= Exercise prompt =
Which lines make up the answer? Those from the line with "camera: 20 degrees right, 10 degrees up" through the end of the data; reproduce them exactly.

BEGIN

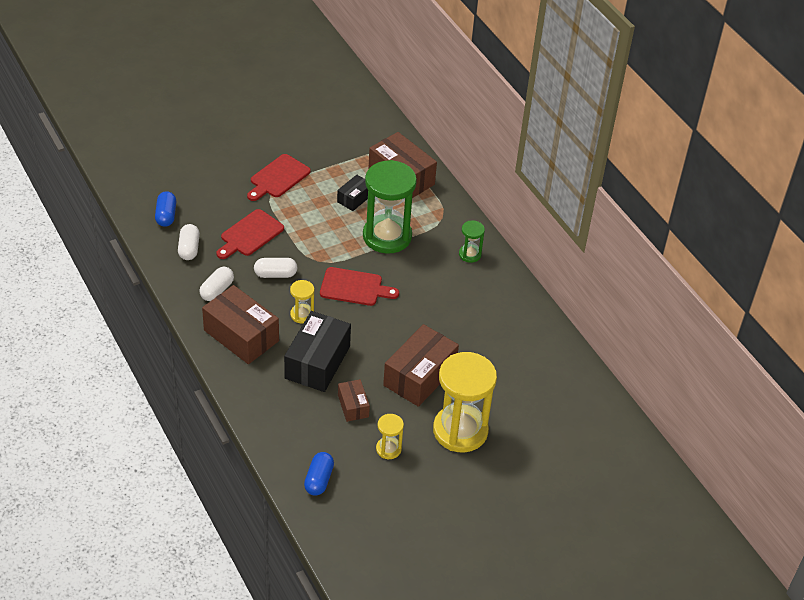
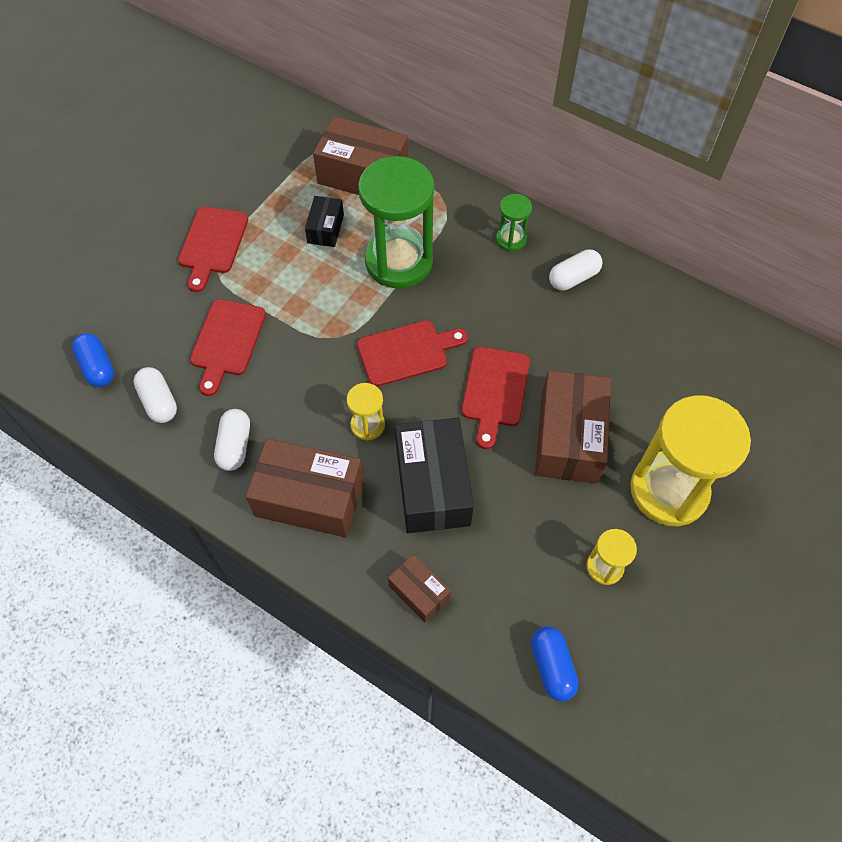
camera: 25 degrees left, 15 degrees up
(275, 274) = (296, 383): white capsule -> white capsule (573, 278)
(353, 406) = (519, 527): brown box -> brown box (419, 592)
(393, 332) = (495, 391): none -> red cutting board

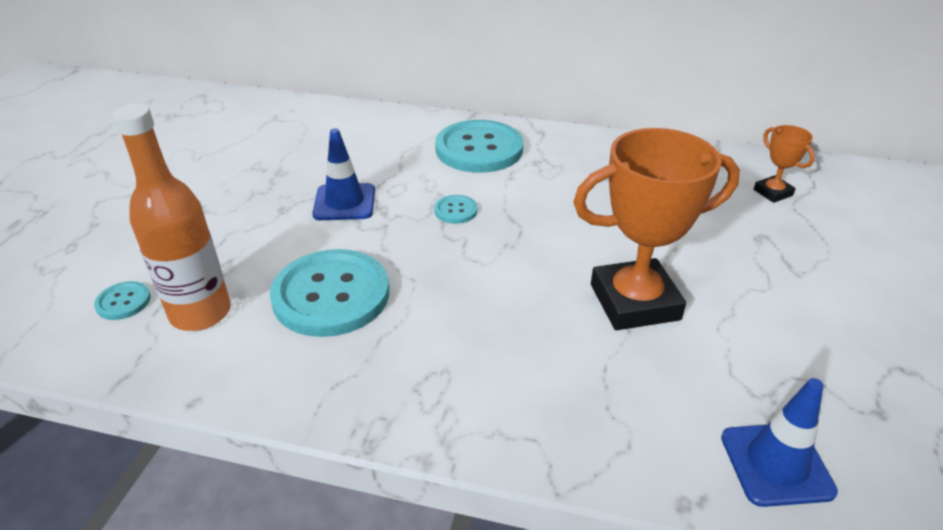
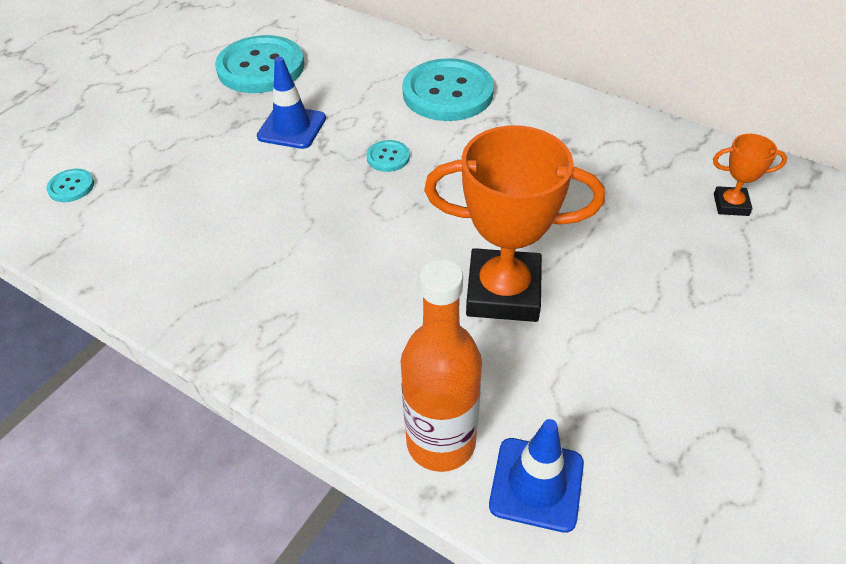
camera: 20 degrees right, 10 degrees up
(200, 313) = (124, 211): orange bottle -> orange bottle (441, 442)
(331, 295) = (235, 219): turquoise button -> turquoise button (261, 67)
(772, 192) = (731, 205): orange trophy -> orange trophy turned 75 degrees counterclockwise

END

= Response to this task =
camera: 20 degrees right, 10 degrees up
(200, 313) = (124, 211): orange bottle -> orange bottle (441, 442)
(331, 295) = (235, 219): turquoise button -> turquoise button (261, 67)
(772, 192) = (731, 205): orange trophy -> orange trophy turned 75 degrees counterclockwise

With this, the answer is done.